• Data items:
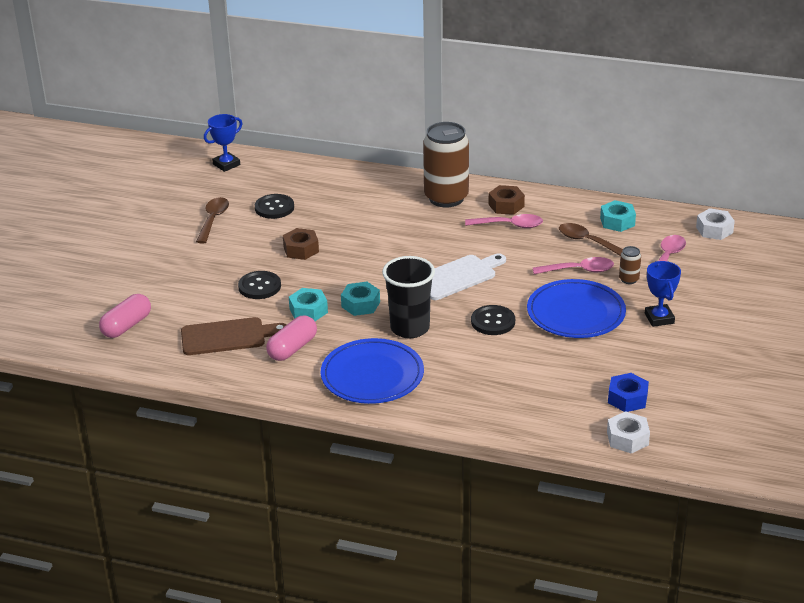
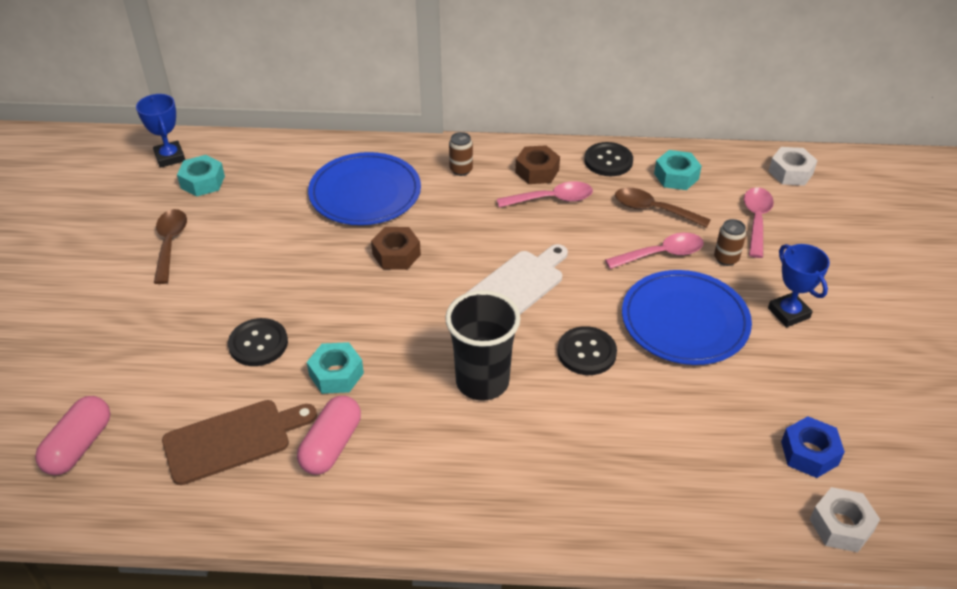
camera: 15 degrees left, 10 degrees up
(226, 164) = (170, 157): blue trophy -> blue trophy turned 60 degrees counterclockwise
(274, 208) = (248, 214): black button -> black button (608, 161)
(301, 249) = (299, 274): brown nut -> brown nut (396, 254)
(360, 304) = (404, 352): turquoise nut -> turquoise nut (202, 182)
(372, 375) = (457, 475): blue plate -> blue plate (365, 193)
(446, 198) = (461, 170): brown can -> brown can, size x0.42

* * *

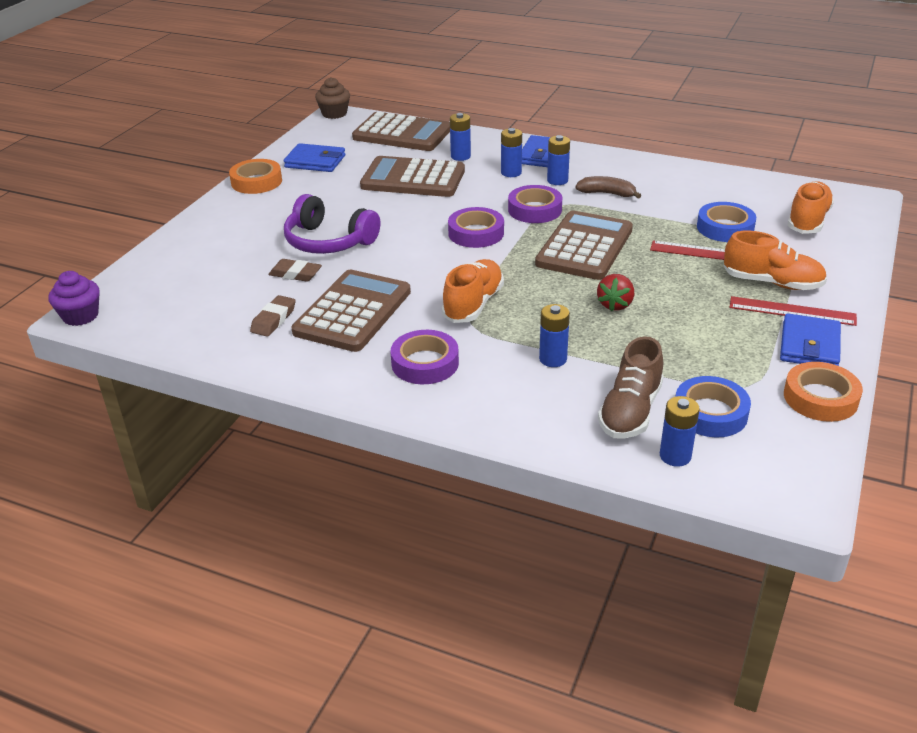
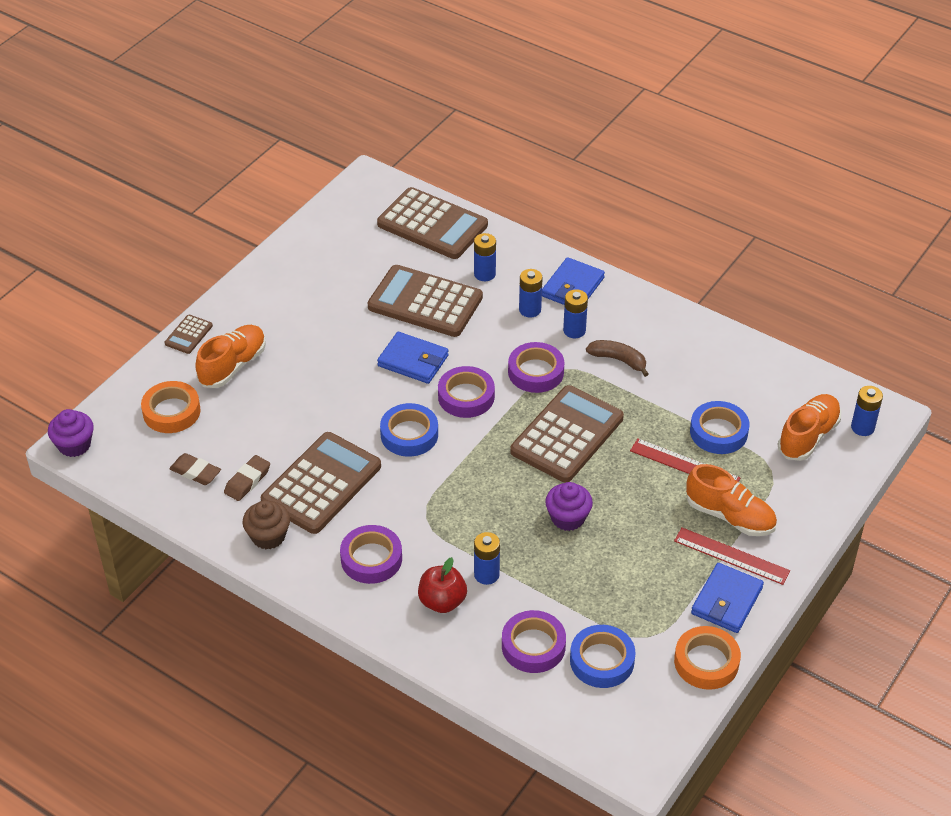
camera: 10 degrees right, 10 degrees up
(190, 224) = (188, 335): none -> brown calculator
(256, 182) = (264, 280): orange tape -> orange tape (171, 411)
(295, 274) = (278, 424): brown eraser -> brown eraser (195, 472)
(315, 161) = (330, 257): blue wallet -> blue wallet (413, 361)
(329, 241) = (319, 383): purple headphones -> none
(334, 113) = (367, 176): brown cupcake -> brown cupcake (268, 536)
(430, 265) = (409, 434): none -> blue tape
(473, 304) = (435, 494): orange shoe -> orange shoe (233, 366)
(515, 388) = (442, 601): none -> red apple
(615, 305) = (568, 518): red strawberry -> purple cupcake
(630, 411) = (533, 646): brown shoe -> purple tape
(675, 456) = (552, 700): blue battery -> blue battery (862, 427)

...

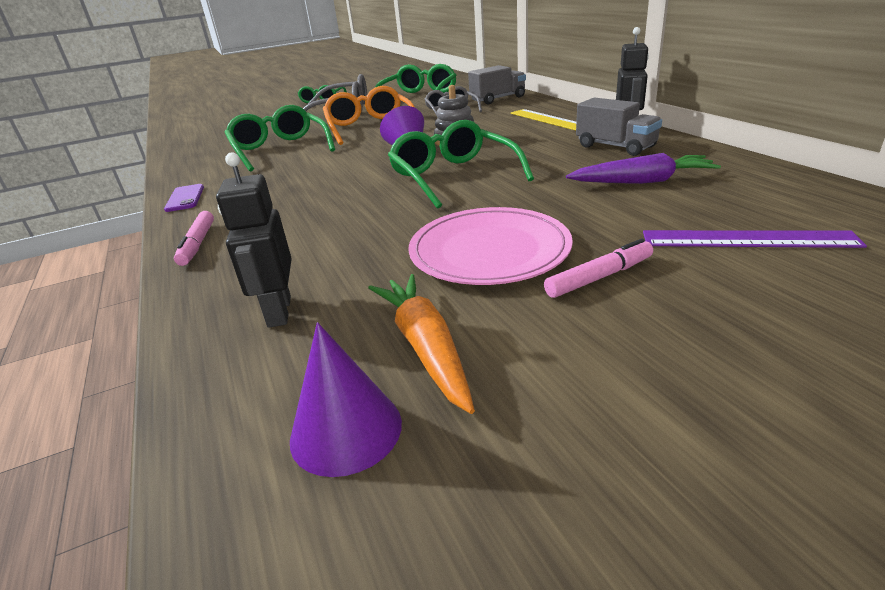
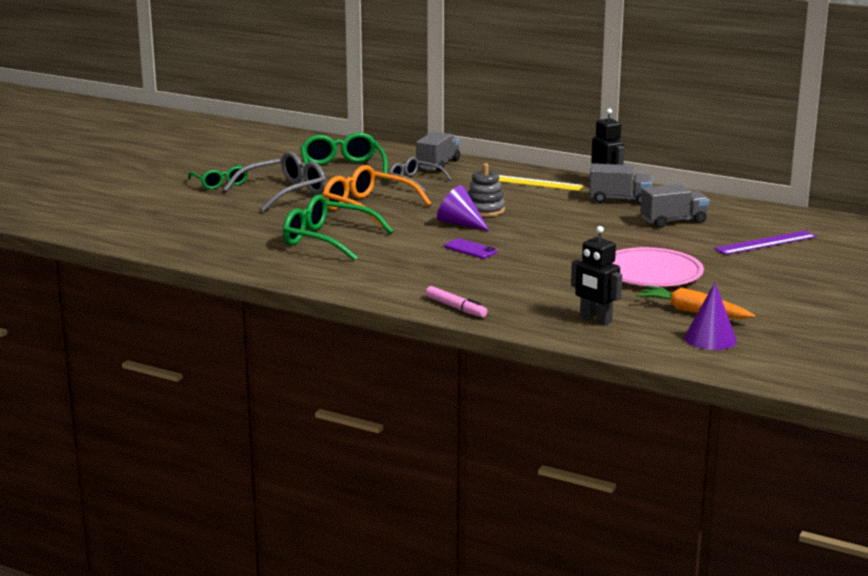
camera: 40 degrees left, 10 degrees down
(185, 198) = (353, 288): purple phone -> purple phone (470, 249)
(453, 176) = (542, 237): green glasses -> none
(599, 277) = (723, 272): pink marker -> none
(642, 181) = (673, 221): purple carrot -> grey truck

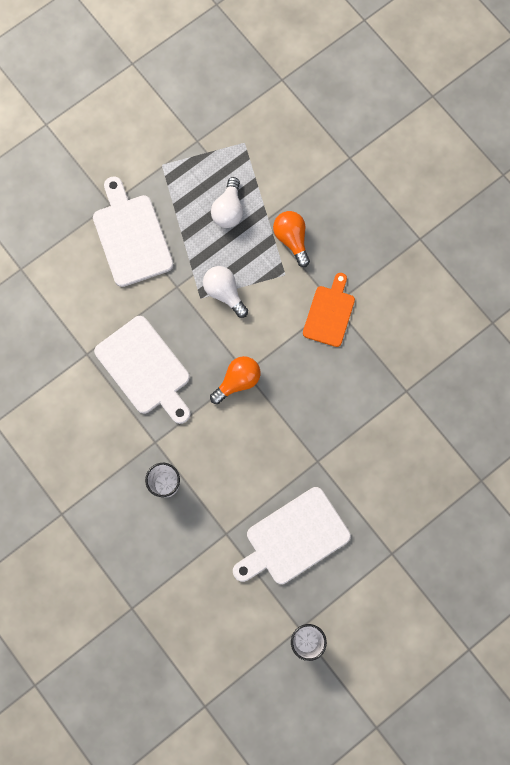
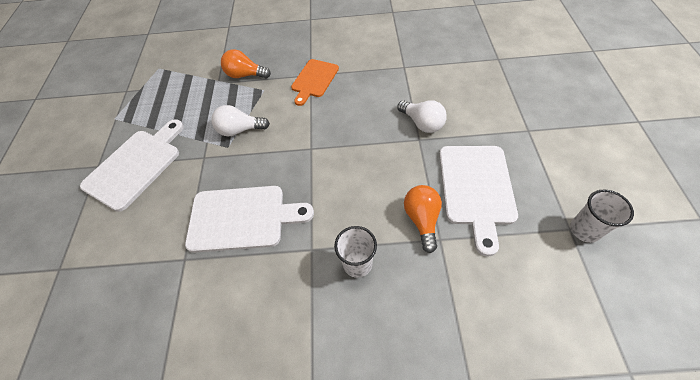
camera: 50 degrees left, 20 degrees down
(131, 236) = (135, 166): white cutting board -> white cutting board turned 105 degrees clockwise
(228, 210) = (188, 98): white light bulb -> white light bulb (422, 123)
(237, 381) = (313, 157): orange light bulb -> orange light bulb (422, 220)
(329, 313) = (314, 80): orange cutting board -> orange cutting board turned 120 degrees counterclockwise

• REQUIRED ACTION:
From the records above, print only the lines between the one holding "(360, 304) = (404, 352): turquoise" and the one holding "(446, 198) = (461, 170): brown", inclusive, exactly as they stand.

• SOLVED EXERCISE:
(360, 304) = (404, 352): turquoise nut -> turquoise nut (202, 182)
(372, 375) = (457, 475): blue plate -> blue plate (365, 193)
(446, 198) = (461, 170): brown can -> brown can, size x0.42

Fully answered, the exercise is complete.